• WHAT THE TASK REQUIRES:
Since the pictures are not wanted, copy only the text of every record exactly.

:: SOURCE MATERIAL ::

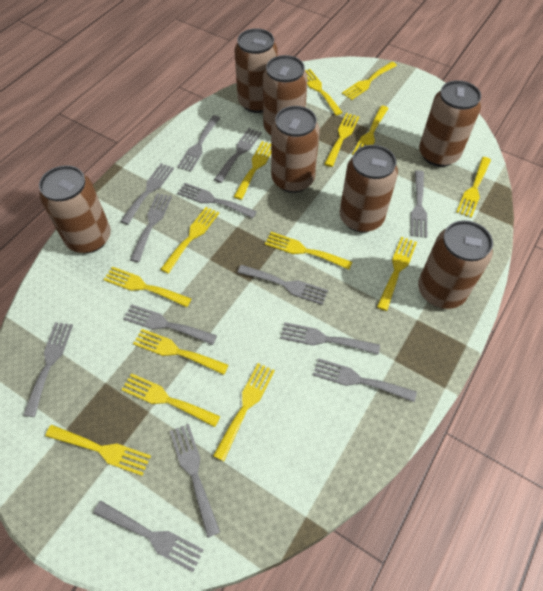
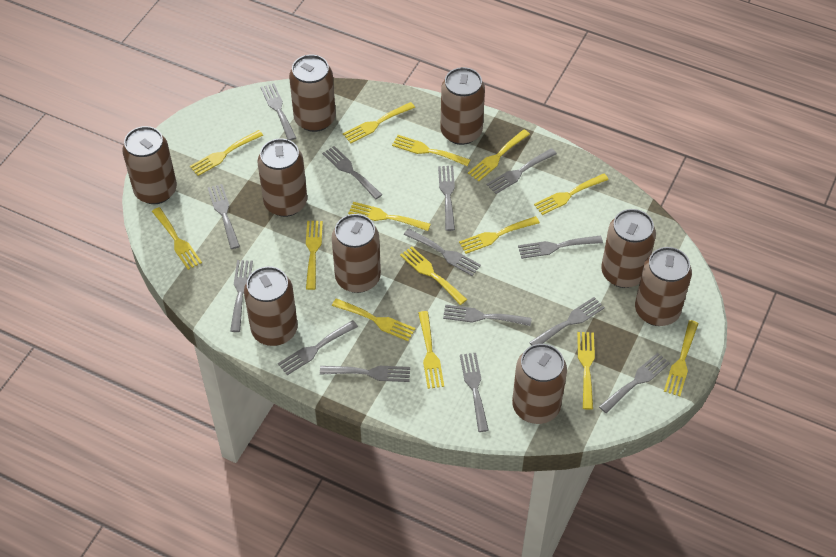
brown can: 7 -> 9
grey fork: 13 -> 14

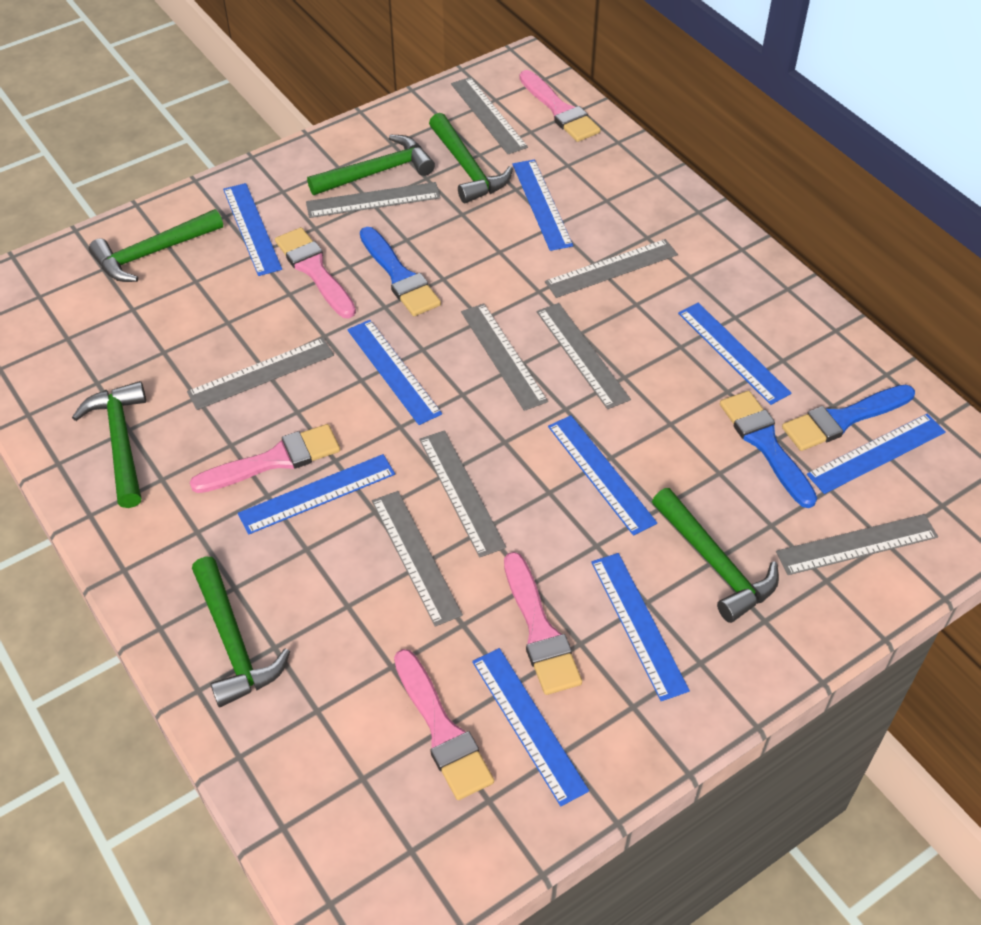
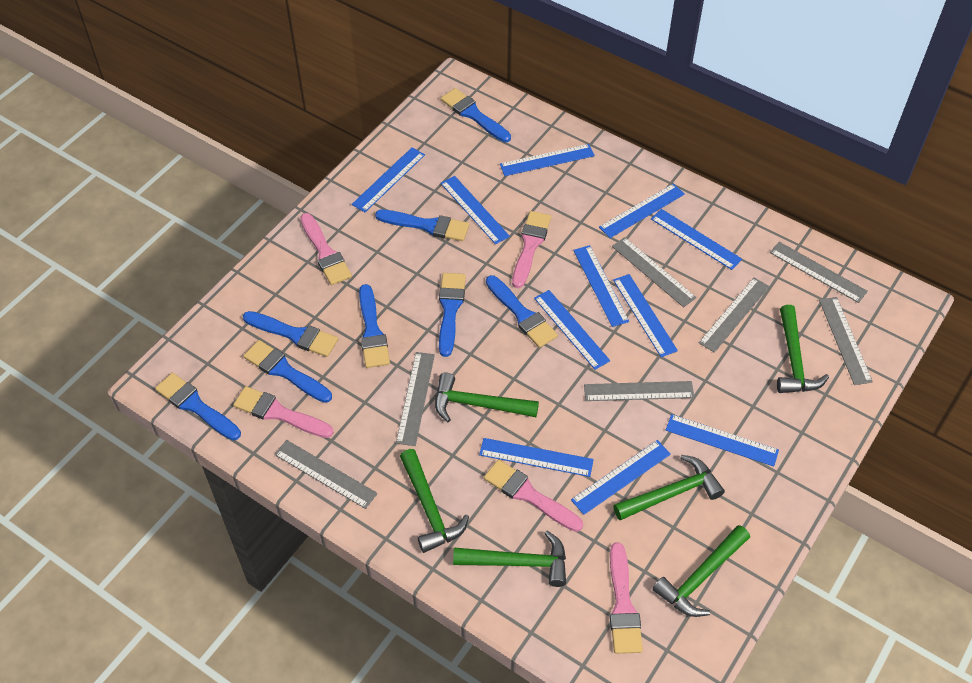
blue brush: 3 -> 8
blue ruler: 9 -> 11
grey ruler: 9 -> 7

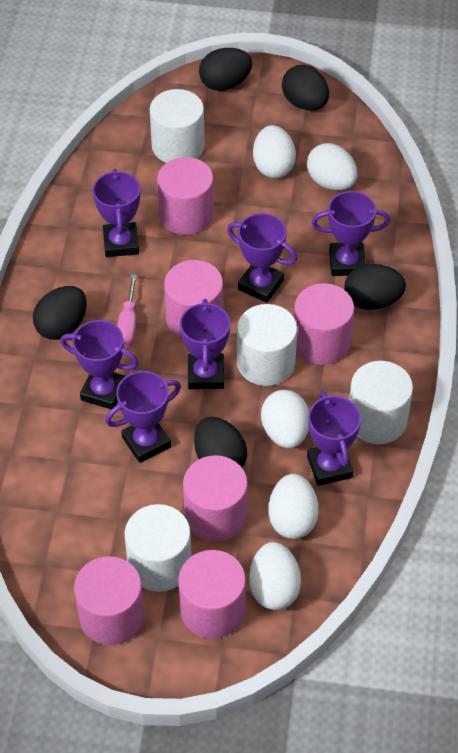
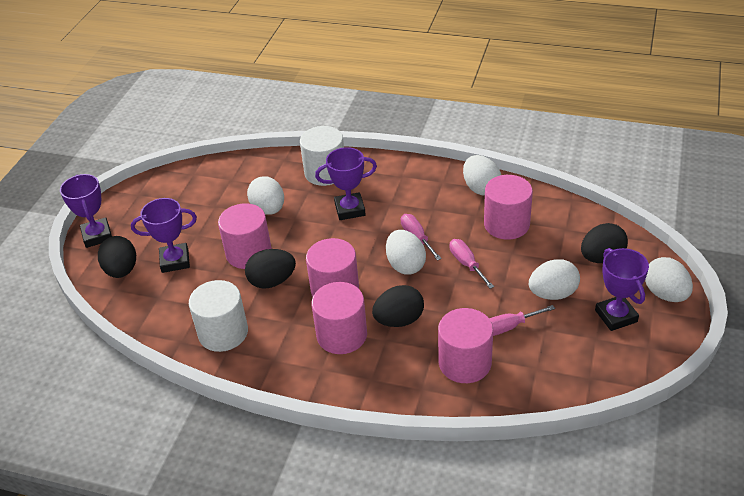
black egg: 5 -> 4
pink cylinder: 6 -> 5
pink screwdriver: 1 -> 3
purple trophy: 7 -> 4
white cylinder: 4 -> 2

:::

• RESULT BELOW:
brown can: 7 -> 9
grey fork: 13 -> 14

blue brush: 3 -> 8
blue ruler: 9 -> 11
grey ruler: 9 -> 7

black egg: 5 -> 4
pink cylinder: 6 -> 5
pink screwdriver: 1 -> 3
purple trophy: 7 -> 4
white cylinder: 4 -> 2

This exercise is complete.